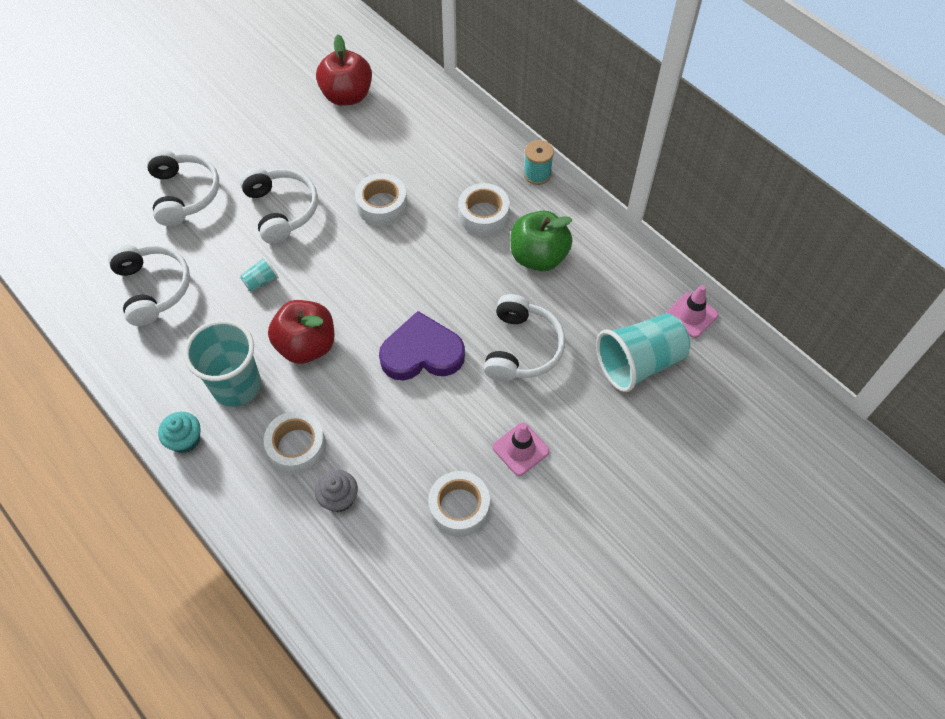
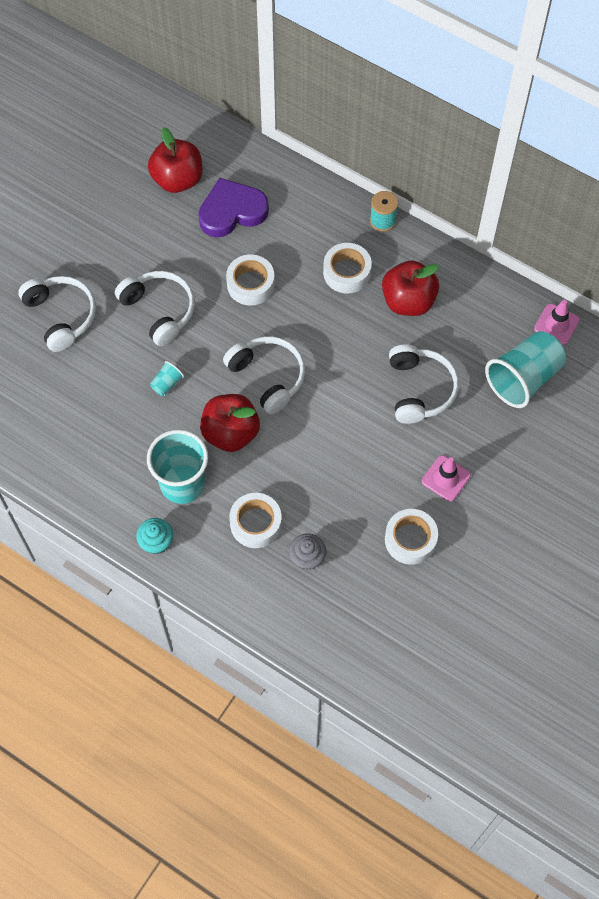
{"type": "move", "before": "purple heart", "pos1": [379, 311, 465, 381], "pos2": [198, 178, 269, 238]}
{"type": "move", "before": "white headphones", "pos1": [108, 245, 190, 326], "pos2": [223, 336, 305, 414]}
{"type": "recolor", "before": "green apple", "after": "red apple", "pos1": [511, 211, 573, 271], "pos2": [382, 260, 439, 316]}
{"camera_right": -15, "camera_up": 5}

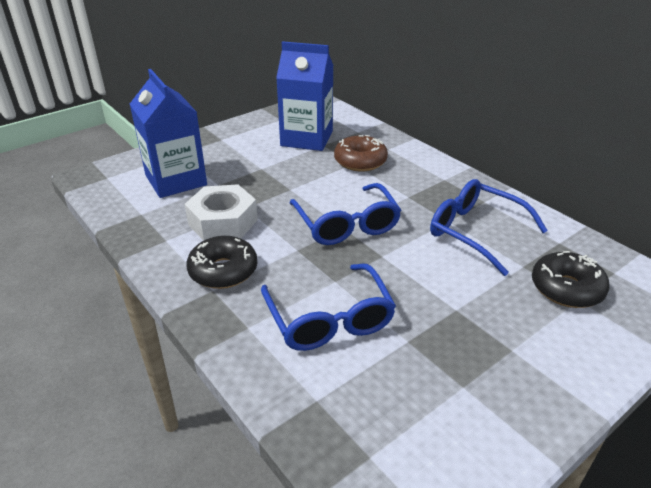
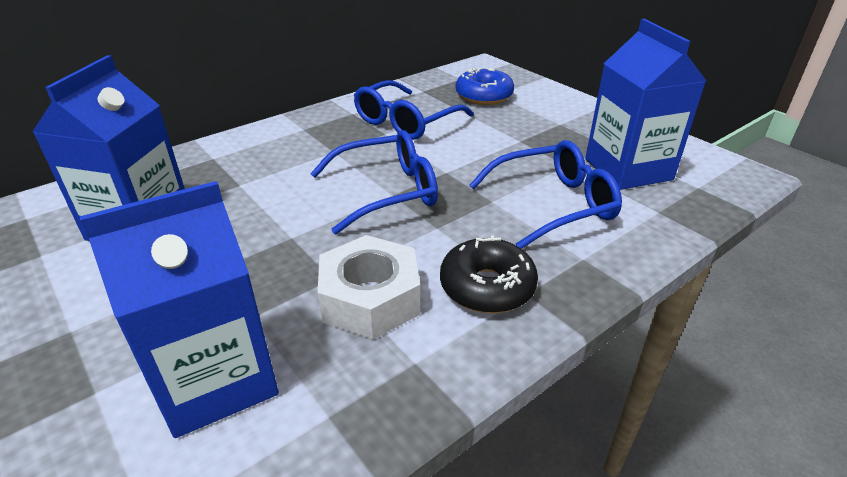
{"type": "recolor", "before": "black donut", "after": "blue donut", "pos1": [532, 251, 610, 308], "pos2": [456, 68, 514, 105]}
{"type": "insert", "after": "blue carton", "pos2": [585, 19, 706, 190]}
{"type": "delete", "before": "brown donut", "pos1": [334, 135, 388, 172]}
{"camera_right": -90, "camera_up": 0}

+ + +

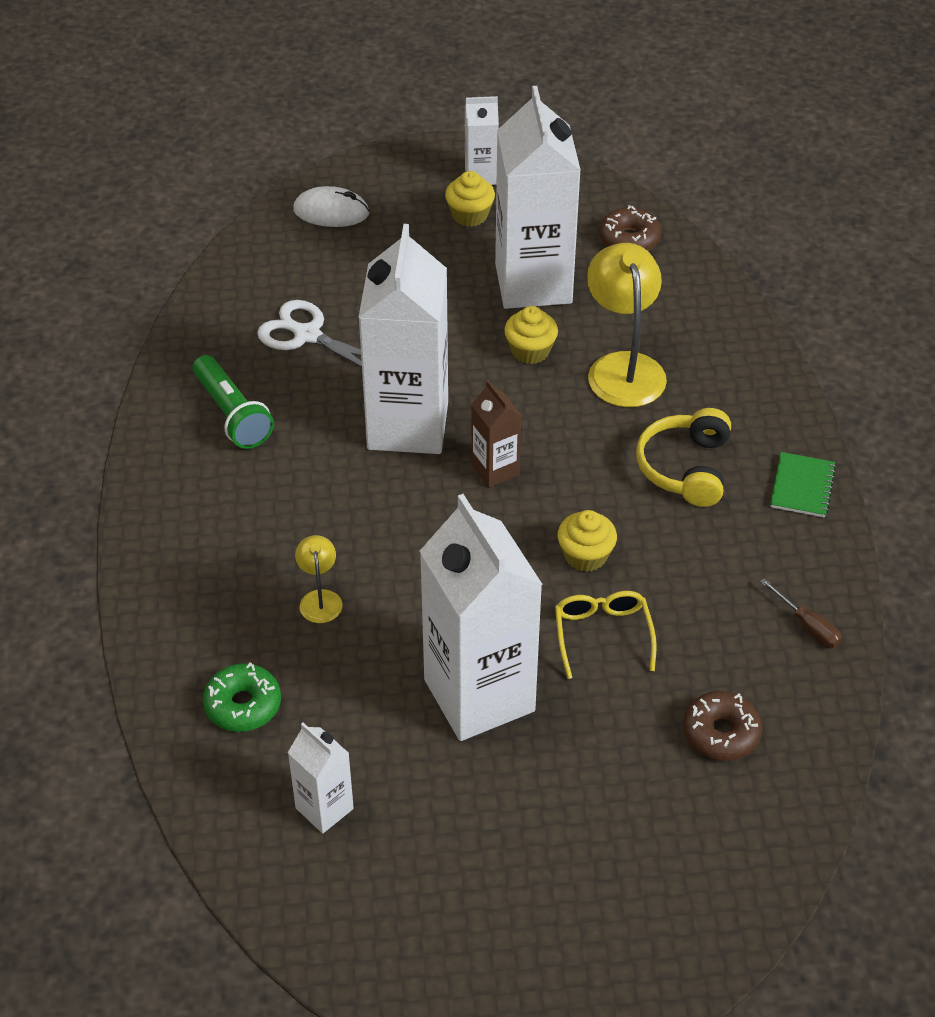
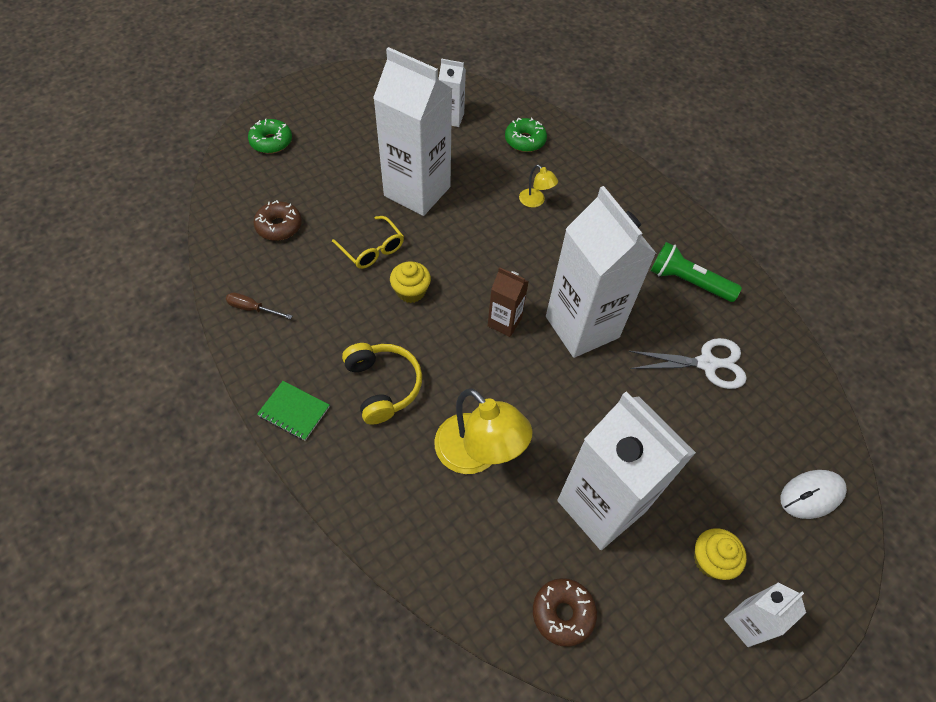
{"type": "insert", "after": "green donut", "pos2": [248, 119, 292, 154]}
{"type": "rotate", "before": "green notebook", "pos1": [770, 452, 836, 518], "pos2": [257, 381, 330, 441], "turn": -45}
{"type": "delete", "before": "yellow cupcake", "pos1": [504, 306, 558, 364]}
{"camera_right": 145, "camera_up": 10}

+ + +

▶ Task details: Where a line of the records above holds the word "delete", count it; give the total as a single number and nothing else.

▶ Result below: 2